§ **Given exercise**
Count the lines of the material below that contain the string "Violin". Give only the number.

++++++++++++++++++++

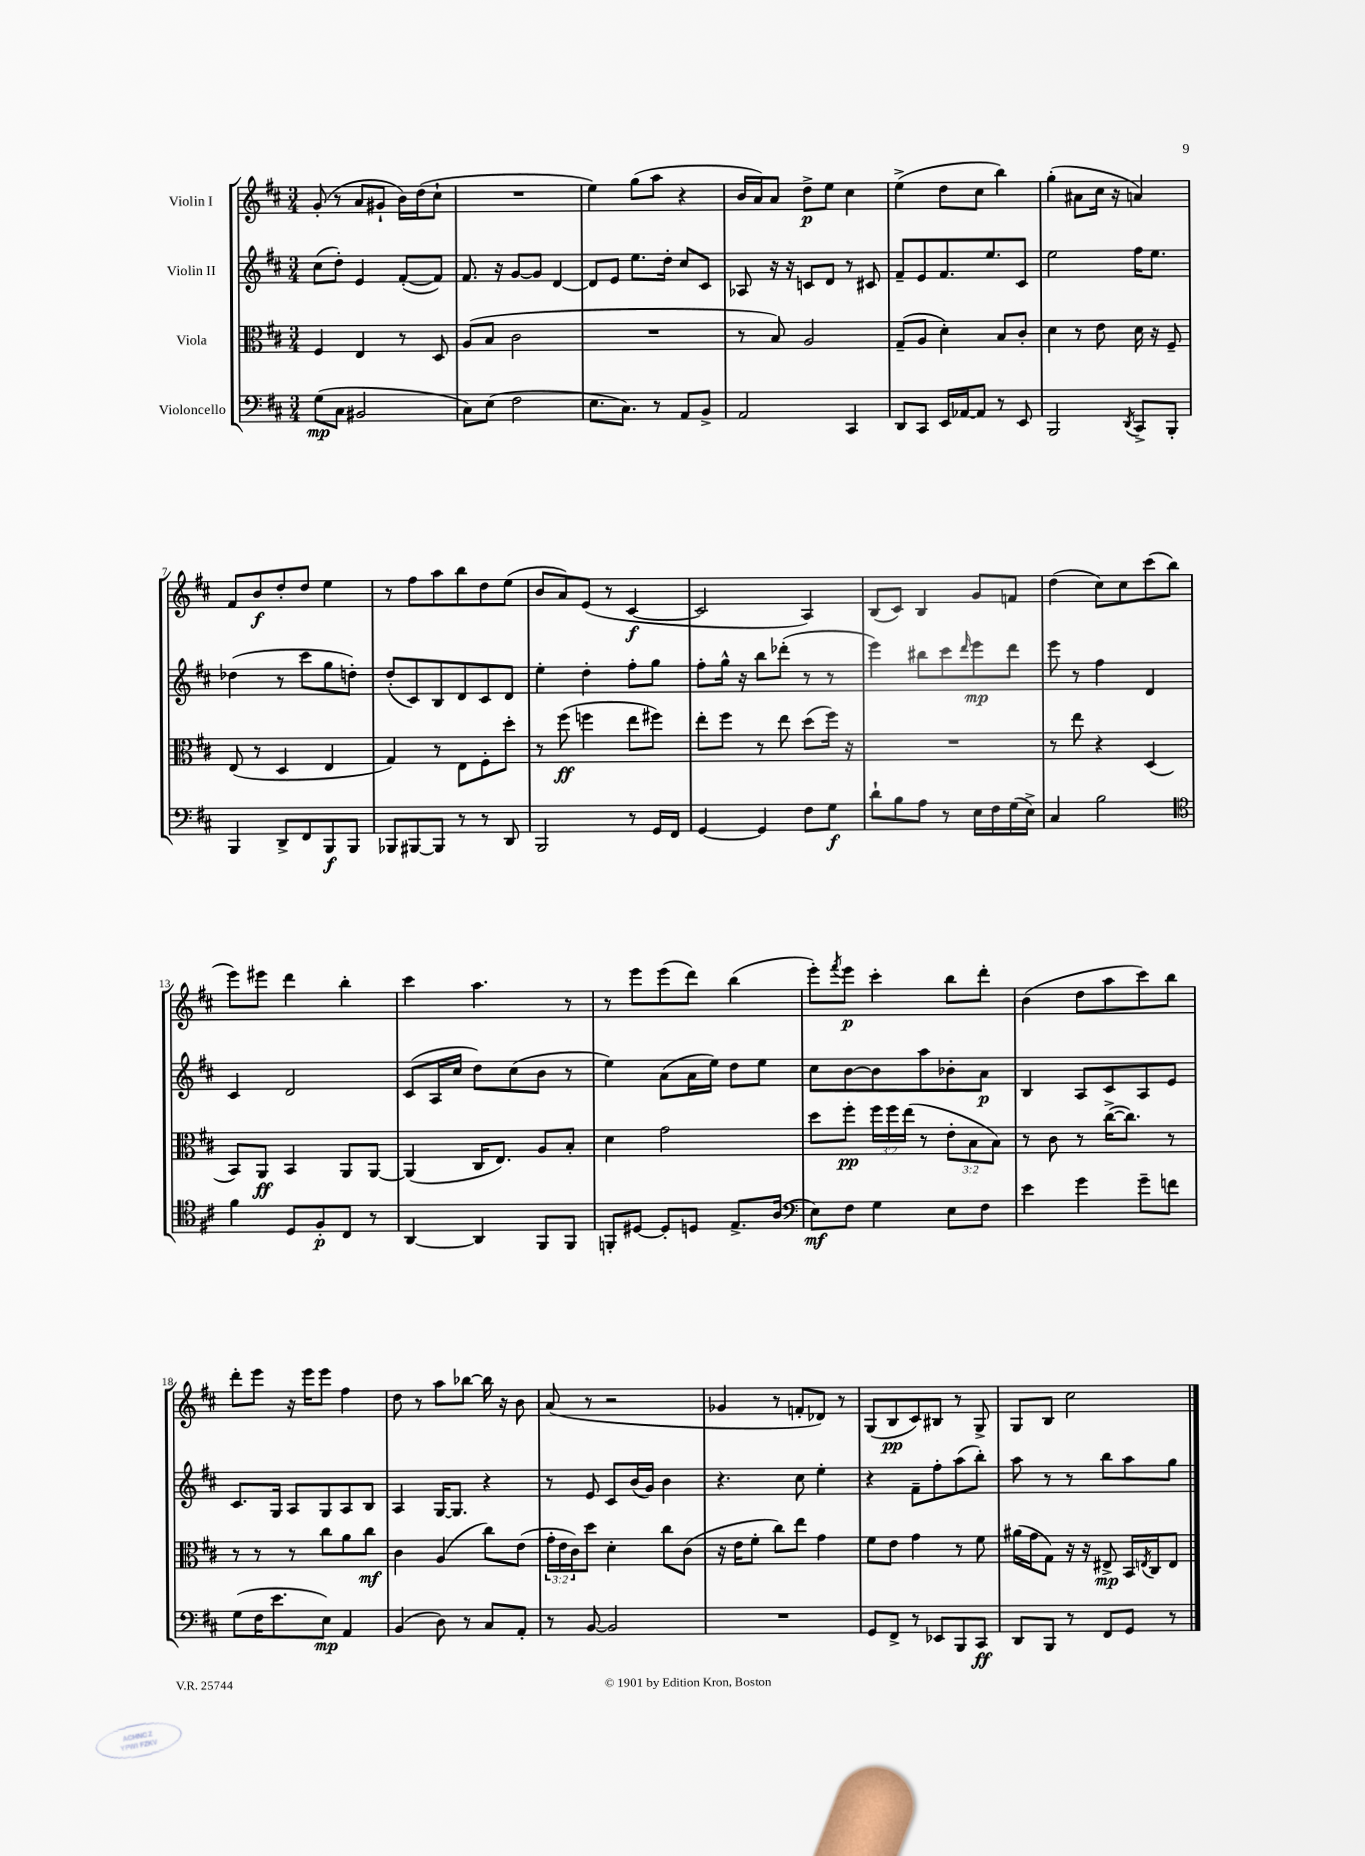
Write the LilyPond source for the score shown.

<<
\new StaffGroup <<
\new Staff = "s0" \with { instrumentName = "Violin I" } {
    \clef treble \key d \major \numericTimeSignature \time 3/4
    g'8-.( r8 a'8 gis'8-! b'16) d''16( cis''8-! |
    R2. |
    e''4) g''8( a''8 r4 |
    b'16 a'16) a'8 d''8->\p e''8 cis''4 |
    e''4->( d''8 cis''8 b''4) |
    g''4-.( ais'8 cis''16 r16 a'4) |
    fis'8 b'8\f d''8-. d''8 e''4 |
    r8 fis''8 a''8 b''8 d''8 e''8( |
    b'8 a'8) e'8( r8 cis'4~\f |
    cis'2 a4) |
    b8( cis'8) b4 g'8 f'8 |
    d''4( cis''8) cis''8 cis'''8( b''8 |
    e'''8) eis'''8 d'''4 b''4-. |
    cis'''4 a''4. r8 |
    r8 e'''8 e'''8( d'''8) b''4( |
    e'''8-.) \acciaccatura { fis'''8 } e'''8\p cis'''4-. b''8 d'''8-. |
    b'4( d''8 a''8 cis'''8) b''8 |
    d'''8-. e'''8 r16 e'''16 e'''8 fis''4 |
    d''8 r8 a''8 bes''8~ bes''16 r16 b'8 |
    a'8( r8 r2 |
    ges'4 r8 f'8-. des'8) r8 |
    g8( b8\pp cis'8) bis8 r8 g8-> |
    g8 b8 cis''2 \bar "|." |
}
\new Staff = "s1" \with { instrumentName = "Violin II" } {
    \clef treble \key d \major \numericTimeSignature \time 3/4
    cis''8( d''8-.) e'4 fis'8~-.( fis'8) |
    fis'8. r16 g'8~ g'8 d'4~ |
    d'8 e'8 e''8. d''16-. cis''8 cis'8 |
    aes8 r16 r16 c'8 d'8 r8 cis'8 |
    fis'8-- e'8 fis'8. e''8. cis'8 |
    e''2 fis''16 e''8. |
    des''4( r8 cis'''8 g''8 d''8-.) |
    d''8-.( cis'8) b8 d'8 cis'8 d'8 |
    e''4-. d''4-. fis''8-. g''8 |
    fis''8-. g''16-^ r16 b''8 des'''8-.( r8 r8 |
    e'''4) bis''8 cis'''8 \grace { d'''16 } e'''8\mp d'''8 |
    e'''8 r8 fis''4 d'4 |
    cis'4 d'2 |
    cis'8( a16 cis''16 d''8) cis''8( b'8 r8 |
    e''4) a'8( a'16 e''16) d''8 e''8 |
    cis''8 b'8~ b'8 a''8 bes'8-. a'8\p |
    b4 a8 cis'8 a8 e'8 |
    cis'8. g16 a8 g8 a8 b8 |
    a4 g16~ g8. r4 |
    r8 e'8 cis'8 b'16( g'16) b'4 |
    r4. cis''8 e''4-. |
    r4 fis'8-- fis''8-. a''8( b''8-.) |
    a''8 r8 r8 b''8 a''8 g''8 \bar "|." |
}
\new Staff = "s2" \with { instrumentName = "Viola" } {
    \clef alto \key d \major \numericTimeSignature \time 3/4 \override Staff.TupletNumber.text = #tuplet-number::calc-fraction-text
    fis4 e4 r8 d8 |
    a8( b8 cis'2 |
    R2. |
    r8 b8) a2 |
    g8--( a8 d'4-.) b8 cis'8-. |
    d'4 r8 e'8 d'16 r16 fis8-- |
    e8( r8 d4 e4 |
    g4) r8 e8 fis8-. d''8-. |
    r8 fis''8\ff( f''4 e''8 fis''8) |
    e''8-. fis''8 r8 e''8 d''8( fis''16) r16 |
    R2. |
    r8 e''8 r4 d4( |
    b,8) a,8\ff b,4 a,8 a,8~ |
    a,4( cis16 e8.) a8 b8-. |
    d'4 g'2 |
    d''8 fis''8-.\pp \tuplet 3/2 { fis''16 fis''16 e''16( } r8 \tuplet 3/2 { e'8-. b8 b8) } |
    r8 cis'8 r8 cis''16~->( cis''8.) r8 |
    r8 r8 r8 cis''8 a'8 cis''8\mf |
    cis'4 a4( cis''8) e'8( |
    \tuplet 3/2 { g'16-. e'16 cis'16) } d''8 d'4-. cis''8 cis'8( |
    r16 e'16 fis'8-. cis''8) e''8 g'4 |
    fis'8 e'8 g'4 r8 fis'8 |
    ais'16( g'16 g8) r16 r16 eis8->\mp b,16 \acciaccatura { e8 } cis16 e8 \bar "|." |
}
\new Staff = "s3" \with { instrumentName = "Violoncello" } {
    \clef bass \key d \major \numericTimeSignature \time 3/4
    g8\mp( cis8 bis,2 |
    cis8) e8( fis2 |
    e8. cis8.) r8 a,8 b,8-> |
    a,2 cis,4 |
    d,8 cis,8 e,16 aes,16~ aes,8 r8 e,8 |
    b,,2 \acciaccatura { d,8 } cis,8-> b,,8-. |
    b,,4 d,8-> fis,8 b,,8\f b,,8 |
    bes,,8 bis,,8~ bis,,8 r8 r8 d,8 |
    b,,2 r8 g,16 fis,16 |
    g,4~ g,4 fis8 g8\f |
    d'8-! b8 a8 r8 e16 fis16 g16( e16->) |
    cis4 b2 |
    \clef tenor fis'4 d8 fis8-.\p cis8 r8 |
    a,4~ a,4 fis,8 fis,8 |
    f,8-. dis8~ dis8-. d8 e8.-> a16( |
    \clef bass e8\mf) fis8 g4 e8 fis8 |
    e'4 g'4 g'8-- f'8 |
    g8( fis16 e'8. e8\mp) a,4 |
    b,4( d8) r8 cis8 a,8-. |
    r8 b,8~ b,2 |
    R2. |
    g,8 fis,8-> r8 ees,8 b,,8 cis,8\ff |
    d,8 b,,8 r8 fis,8 g,8 r8 \bar "|." |
}
>>
>>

++++++++++++++++++++

§ **Solution for this exercise**
2